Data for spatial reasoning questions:
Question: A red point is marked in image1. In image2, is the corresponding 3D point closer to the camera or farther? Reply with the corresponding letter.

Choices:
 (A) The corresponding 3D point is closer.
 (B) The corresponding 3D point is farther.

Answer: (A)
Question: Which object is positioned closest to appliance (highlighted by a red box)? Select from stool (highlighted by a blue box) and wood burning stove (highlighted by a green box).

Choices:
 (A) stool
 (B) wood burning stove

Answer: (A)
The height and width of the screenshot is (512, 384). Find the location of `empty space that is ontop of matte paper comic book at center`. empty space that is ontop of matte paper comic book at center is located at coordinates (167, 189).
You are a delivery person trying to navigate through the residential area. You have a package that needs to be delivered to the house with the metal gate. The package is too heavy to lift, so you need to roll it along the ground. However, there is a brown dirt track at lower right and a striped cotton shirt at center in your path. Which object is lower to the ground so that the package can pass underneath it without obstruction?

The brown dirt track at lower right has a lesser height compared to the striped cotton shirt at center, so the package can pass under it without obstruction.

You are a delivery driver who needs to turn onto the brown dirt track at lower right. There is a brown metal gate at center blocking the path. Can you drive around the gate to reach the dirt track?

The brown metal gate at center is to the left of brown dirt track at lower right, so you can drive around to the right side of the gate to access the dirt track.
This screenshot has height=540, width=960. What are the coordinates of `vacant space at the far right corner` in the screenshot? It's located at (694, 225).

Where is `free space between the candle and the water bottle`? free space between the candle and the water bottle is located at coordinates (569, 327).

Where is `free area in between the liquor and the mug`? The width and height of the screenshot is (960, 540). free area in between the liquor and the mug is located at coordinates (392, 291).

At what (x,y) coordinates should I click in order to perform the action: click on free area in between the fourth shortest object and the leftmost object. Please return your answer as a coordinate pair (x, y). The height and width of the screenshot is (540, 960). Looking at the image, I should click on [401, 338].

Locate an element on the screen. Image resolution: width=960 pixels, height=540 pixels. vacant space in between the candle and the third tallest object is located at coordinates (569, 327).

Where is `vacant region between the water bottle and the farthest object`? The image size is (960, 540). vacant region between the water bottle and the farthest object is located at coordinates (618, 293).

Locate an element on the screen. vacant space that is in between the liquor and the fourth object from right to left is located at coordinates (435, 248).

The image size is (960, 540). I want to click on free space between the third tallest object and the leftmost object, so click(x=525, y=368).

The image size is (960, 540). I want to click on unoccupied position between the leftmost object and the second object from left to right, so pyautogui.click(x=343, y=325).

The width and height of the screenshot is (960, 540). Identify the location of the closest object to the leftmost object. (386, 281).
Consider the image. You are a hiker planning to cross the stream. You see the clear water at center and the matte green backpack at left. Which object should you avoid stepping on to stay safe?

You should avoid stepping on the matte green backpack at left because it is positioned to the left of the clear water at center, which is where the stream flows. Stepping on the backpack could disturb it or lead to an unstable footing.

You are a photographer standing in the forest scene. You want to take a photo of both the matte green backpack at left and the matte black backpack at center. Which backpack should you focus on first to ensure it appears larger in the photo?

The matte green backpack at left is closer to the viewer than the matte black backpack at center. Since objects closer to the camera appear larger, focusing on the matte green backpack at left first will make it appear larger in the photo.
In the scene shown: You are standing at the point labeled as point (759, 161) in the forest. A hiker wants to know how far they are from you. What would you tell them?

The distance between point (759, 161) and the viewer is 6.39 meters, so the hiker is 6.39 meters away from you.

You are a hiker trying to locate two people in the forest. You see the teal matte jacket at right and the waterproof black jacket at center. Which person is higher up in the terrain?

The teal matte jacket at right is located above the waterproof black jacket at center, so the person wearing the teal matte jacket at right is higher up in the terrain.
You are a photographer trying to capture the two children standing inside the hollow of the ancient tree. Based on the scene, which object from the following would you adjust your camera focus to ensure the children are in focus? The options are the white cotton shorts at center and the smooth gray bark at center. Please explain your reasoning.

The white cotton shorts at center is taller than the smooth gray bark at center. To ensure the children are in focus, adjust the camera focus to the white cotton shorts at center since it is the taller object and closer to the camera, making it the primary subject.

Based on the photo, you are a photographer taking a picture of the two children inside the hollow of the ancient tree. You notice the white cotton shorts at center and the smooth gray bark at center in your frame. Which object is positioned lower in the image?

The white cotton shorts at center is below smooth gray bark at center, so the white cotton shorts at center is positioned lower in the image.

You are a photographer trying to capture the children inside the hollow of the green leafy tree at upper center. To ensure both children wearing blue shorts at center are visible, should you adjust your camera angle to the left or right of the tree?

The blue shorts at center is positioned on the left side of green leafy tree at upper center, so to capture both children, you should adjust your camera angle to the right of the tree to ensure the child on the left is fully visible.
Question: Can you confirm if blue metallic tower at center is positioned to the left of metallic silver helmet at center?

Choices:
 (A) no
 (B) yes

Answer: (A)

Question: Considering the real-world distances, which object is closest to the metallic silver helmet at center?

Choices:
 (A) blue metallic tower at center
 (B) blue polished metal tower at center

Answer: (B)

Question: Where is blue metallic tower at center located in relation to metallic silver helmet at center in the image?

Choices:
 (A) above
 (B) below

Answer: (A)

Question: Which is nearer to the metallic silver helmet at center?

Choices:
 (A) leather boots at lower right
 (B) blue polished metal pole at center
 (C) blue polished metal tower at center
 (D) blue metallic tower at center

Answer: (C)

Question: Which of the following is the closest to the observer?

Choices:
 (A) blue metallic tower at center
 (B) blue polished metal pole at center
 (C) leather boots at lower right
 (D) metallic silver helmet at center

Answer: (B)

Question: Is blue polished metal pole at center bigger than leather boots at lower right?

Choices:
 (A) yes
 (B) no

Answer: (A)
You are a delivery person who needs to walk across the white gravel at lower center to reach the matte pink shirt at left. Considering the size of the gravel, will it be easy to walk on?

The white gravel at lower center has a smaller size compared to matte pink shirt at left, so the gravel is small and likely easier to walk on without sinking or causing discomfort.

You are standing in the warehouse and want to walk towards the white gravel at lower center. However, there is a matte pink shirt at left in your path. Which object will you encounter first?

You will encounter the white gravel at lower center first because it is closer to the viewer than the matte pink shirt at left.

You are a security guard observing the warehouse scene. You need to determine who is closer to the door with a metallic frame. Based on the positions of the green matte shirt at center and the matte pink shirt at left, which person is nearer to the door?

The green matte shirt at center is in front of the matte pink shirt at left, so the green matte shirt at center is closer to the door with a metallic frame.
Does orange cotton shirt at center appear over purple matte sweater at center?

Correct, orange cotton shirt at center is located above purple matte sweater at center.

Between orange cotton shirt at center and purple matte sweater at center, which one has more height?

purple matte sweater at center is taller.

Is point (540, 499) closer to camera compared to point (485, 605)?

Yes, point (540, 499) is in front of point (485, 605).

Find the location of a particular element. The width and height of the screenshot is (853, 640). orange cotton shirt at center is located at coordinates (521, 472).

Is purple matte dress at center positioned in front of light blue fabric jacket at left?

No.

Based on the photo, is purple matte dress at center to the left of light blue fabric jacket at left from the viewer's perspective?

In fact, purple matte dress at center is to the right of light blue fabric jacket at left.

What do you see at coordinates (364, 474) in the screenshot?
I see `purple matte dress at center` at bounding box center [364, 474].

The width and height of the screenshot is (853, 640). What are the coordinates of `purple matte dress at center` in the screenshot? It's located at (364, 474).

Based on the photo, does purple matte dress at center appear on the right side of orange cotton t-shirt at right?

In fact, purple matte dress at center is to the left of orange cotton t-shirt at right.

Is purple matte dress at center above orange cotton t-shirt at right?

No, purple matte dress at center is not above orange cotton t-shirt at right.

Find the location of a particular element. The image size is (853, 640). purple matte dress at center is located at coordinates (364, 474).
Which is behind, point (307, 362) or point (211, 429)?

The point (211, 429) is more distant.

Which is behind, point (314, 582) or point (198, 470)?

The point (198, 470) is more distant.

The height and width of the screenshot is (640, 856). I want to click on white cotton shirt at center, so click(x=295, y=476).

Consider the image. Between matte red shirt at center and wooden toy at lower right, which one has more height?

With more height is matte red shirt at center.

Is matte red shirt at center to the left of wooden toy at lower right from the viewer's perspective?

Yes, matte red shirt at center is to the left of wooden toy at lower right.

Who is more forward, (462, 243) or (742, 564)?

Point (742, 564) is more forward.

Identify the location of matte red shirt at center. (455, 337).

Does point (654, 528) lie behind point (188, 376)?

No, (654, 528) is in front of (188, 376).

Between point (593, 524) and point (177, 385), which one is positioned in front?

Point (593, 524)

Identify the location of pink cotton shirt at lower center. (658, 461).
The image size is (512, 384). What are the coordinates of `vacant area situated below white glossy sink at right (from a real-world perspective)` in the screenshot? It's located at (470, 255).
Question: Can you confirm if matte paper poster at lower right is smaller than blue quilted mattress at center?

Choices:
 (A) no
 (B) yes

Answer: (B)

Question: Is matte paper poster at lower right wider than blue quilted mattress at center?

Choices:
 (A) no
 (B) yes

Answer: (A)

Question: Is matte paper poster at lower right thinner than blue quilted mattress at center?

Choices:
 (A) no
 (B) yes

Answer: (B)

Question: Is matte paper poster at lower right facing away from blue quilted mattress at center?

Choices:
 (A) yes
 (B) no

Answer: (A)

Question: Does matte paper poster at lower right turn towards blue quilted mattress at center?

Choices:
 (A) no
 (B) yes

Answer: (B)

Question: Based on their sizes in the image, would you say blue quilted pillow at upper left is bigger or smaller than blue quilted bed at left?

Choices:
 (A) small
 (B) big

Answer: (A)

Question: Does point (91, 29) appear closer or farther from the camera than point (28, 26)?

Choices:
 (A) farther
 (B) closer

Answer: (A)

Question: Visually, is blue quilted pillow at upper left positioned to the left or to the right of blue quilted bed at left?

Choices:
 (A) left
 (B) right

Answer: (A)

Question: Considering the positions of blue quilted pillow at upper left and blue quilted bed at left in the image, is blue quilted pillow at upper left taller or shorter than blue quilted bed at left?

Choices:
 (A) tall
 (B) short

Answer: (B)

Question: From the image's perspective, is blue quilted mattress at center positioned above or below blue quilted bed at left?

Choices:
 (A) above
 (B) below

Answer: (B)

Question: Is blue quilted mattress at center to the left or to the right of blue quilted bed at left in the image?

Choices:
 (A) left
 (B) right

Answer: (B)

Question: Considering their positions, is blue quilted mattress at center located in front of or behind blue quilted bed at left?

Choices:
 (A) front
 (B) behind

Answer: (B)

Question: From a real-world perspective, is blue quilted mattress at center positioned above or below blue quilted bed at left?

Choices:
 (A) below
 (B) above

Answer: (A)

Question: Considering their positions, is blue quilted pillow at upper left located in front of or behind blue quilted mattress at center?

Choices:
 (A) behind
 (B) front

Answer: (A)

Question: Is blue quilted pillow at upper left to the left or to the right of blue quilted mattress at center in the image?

*Instructions for the task*.
Render the data as a numbered list, from the start through the line containing "This screenshot has", and leave out blank lines.

*Output for this exercise*.
1. Question: A red point is marked in image1. In image2, is the corresponding 3D point closer to the camera or farther? Reply with the corresponding letter.
2. Choices:
3.  (A) The corresponding 3D point is closer.
4.  (B) The corresponding 3D point is farther.
5. Answer: (A)
6. Question: Which object is positioned closest to appliance (highlighted by a red box)? Select from stool (highlighted by a blue box) and wood burning stove (highlighted by a green box).
7. Choices:
8.  (A) stool
9.  (B) wood burning stove
10. Answer: (A)
11. The height and width of the screenshot is (512, 384). Find the location of `empty space that is ontop of matte paper comic book at center`. empty space that is ontop of matte paper comic book at center is located at coordinates (167, 189).
12. You are a delivery person trying to navigate through the residential area. You have a package that needs to be delivered to the house with the metal gate. The package is too heavy to lift, so you need to roll it along the ground. However, there is a brown dirt track at lower right and a striped cotton shirt at center in your path. Which object is lower to the ground so that the package can pass underneath it without obstruction?
13. The brown dirt track at lower right has a lesser height compared to the striped cotton shirt at center, so the package can pass under it without obstruction.
14. You are a delivery driver who needs to turn onto the brown dirt track at lower right. There is a brown metal gate at center blocking the path. Can you drive around the gate to reach the dirt track?
15. The brown metal gate at center is to the left of brown dirt track at lower right, so you can drive around to the right side of the gate to access the dirt track.
16. This screenshot has height=540, width=960. What are the coordinates of `vacant space at the far right corner` in the screenshot? It's located at (694, 225).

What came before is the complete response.